> _What is required_
Using the material that follows, output exactly the lines from the one containing "pink brick E5:F5" through the one containing "blue brick G5", with both ends kept.

___ Data for the task

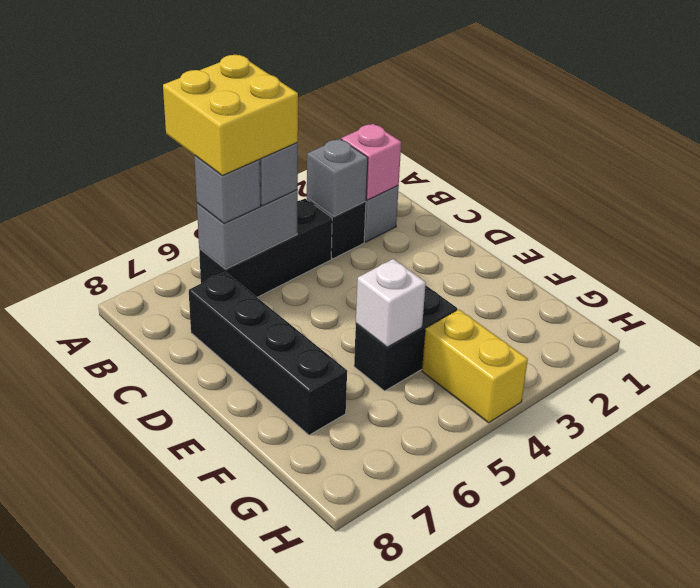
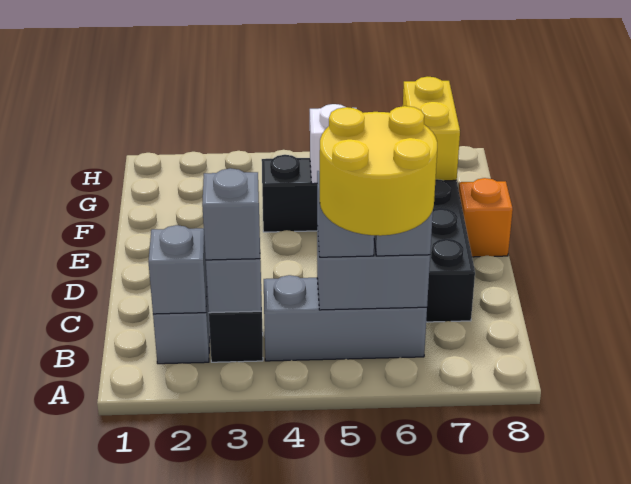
yellow brick A5:B6 level 4 -> yellow round brick A5:B6 level 4
pink brick B2 level 2 -> grey brick B2 level 2
none -> grey brick B3 level 3
black brick B4:B6 level 1 -> grey brick B4:B6 level 1
none -> orange brick E8 level 1
yellow brick G4:H4 level 1 -> yellow brick F7:G7 level 2

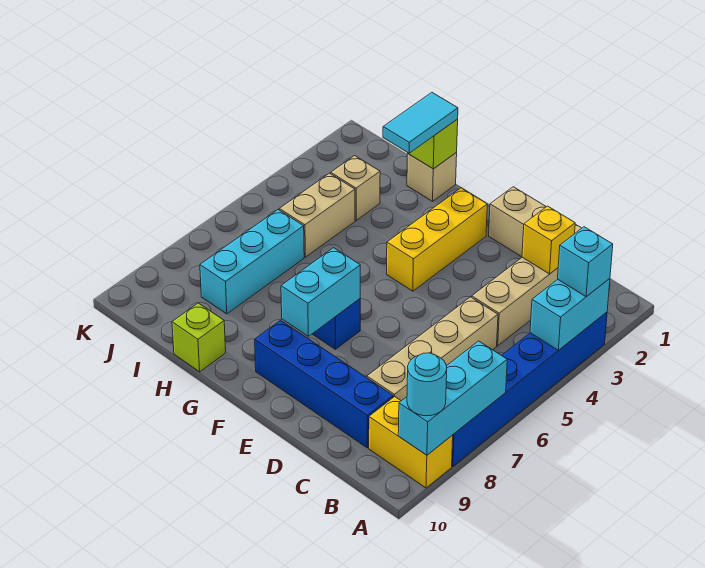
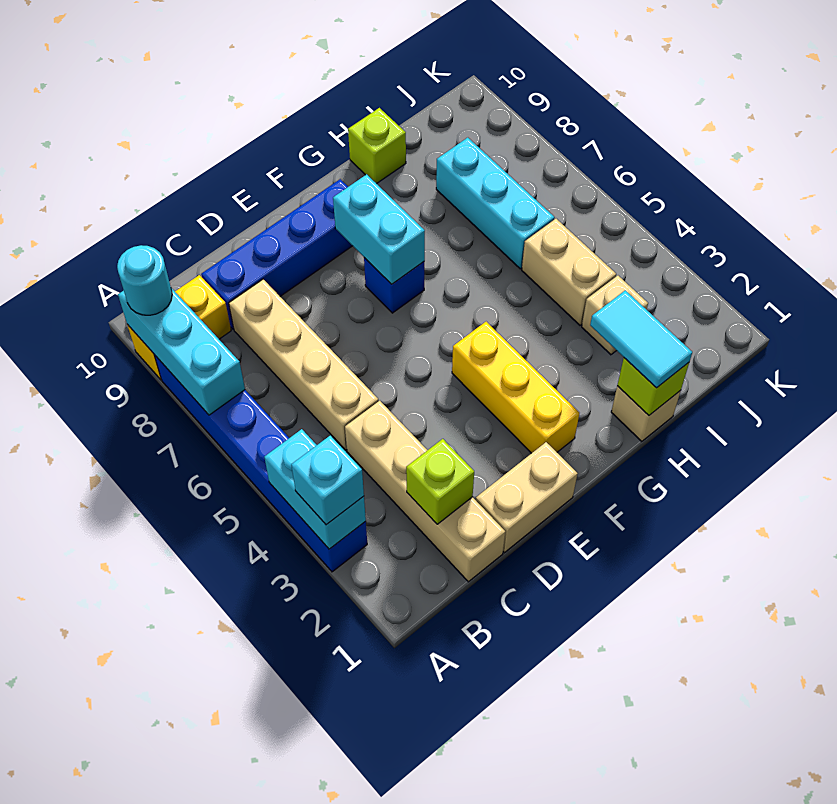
yellow brick C2 level 2 -> lime brick C2 level 2

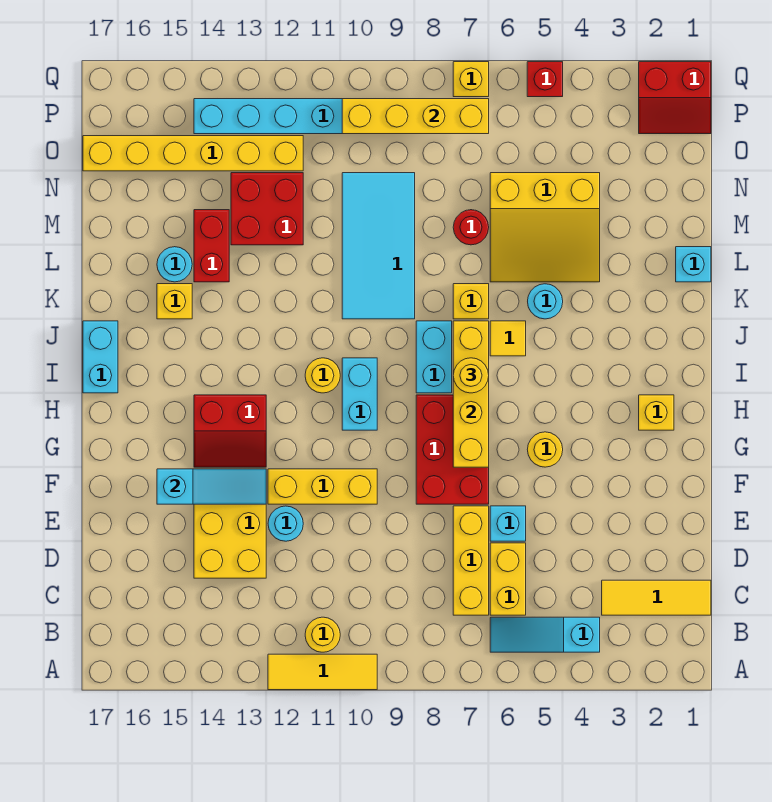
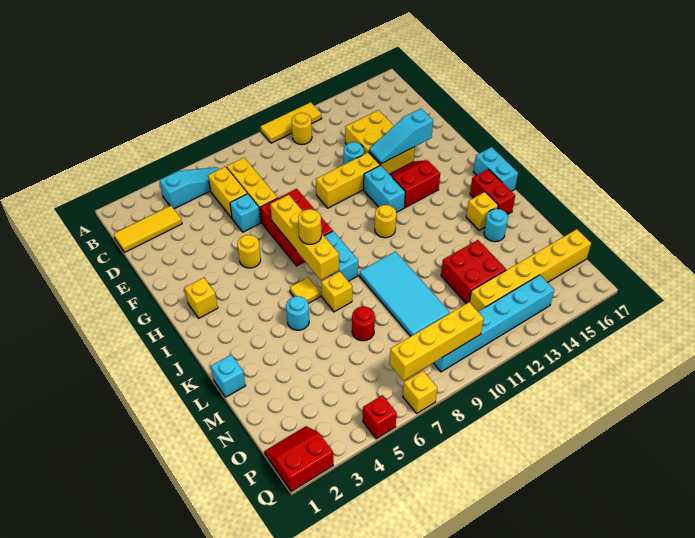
cyan brick H10:I10 level 1 -> cyan brick G12:H12 level 1
yellow slope L4:N6 level 1 top N -> none
red brick L14:M14 level 1 -> red brick J16:K16 level 1

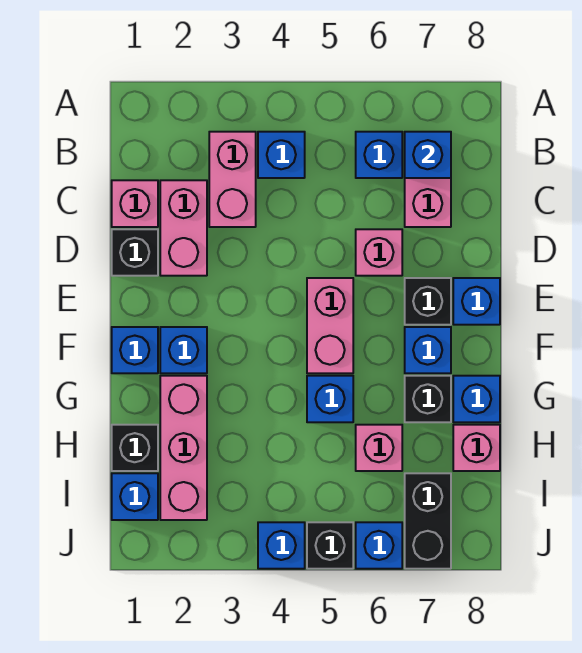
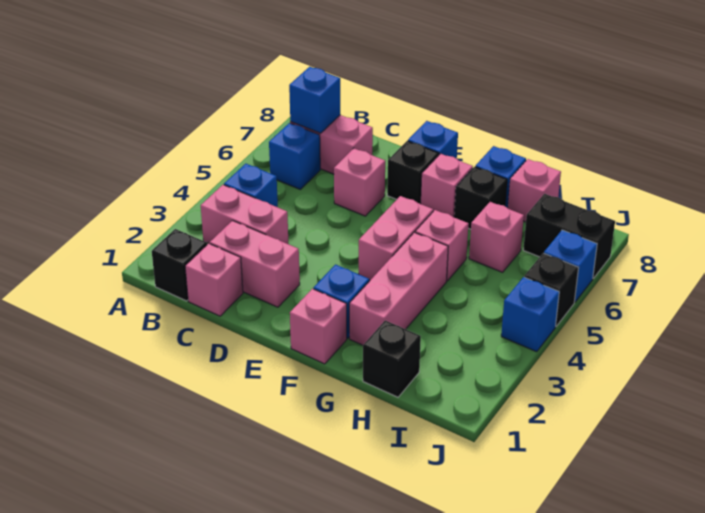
black brick D1 level 1 -> black brick B1 level 1
pink brick E5:F5 level 1 -> pink brick F4:F5 level 1
blue brick F1 level 1 -> pink brick F1 level 1
blue brick F7 level 1 -> pink brick F7 level 1
pink brick G2:I2 level 1 -> pink brick G2:G4 level 1
blue brick G5 level 1 -> pink brick G5 level 1
blue brick I1 level 1 -> none

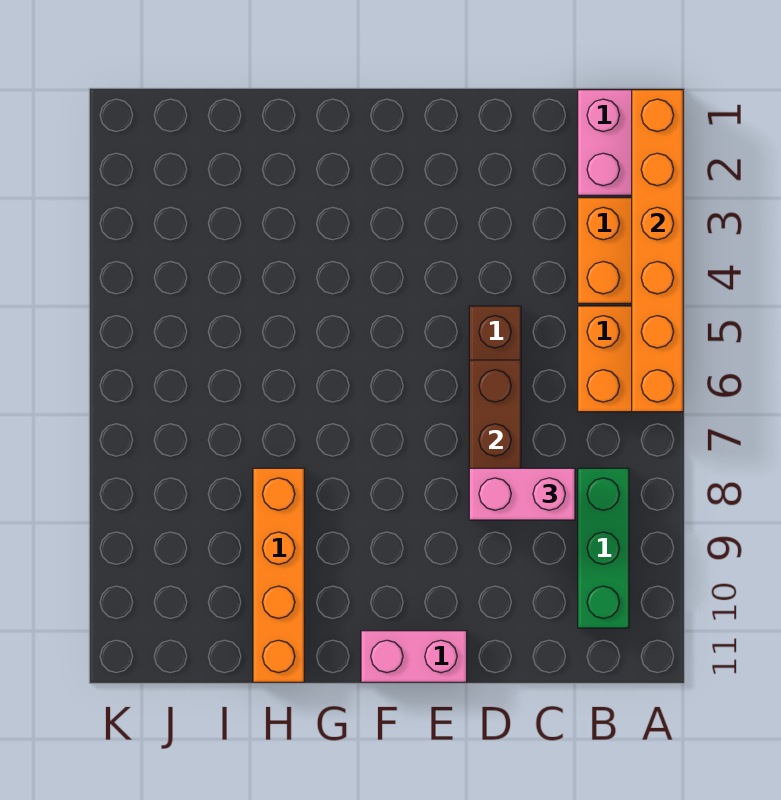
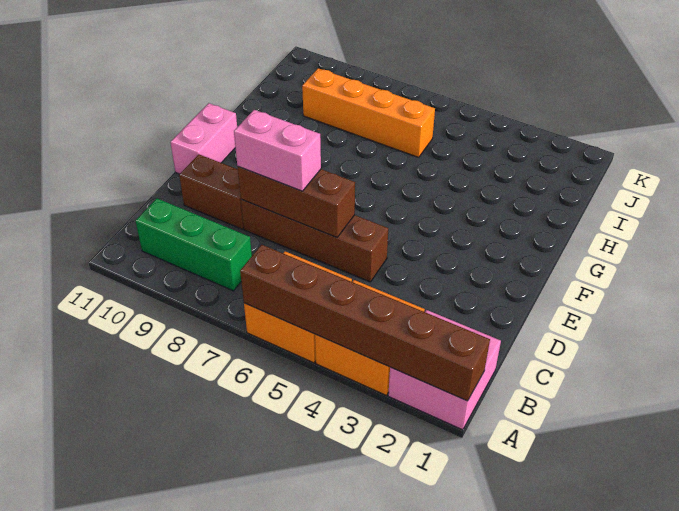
orange brick A1:A6 level 2 -> brown brick A1:A6 level 2
pink brick C8:D8 level 3 -> pink brick D7:D8 level 3
none -> brown brick D9:D10 level 1
orange brick H8:H11 level 1 -> orange brick I6:I9 level 1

______

> _Solution_
pink brick E5:F5 level 1 -> pink brick F4:F5 level 1
blue brick F1 level 1 -> pink brick F1 level 1
blue brick F7 level 1 -> pink brick F7 level 1
pink brick G2:I2 level 1 -> pink brick G2:G4 level 1
blue brick G5 level 1 -> pink brick G5 level 1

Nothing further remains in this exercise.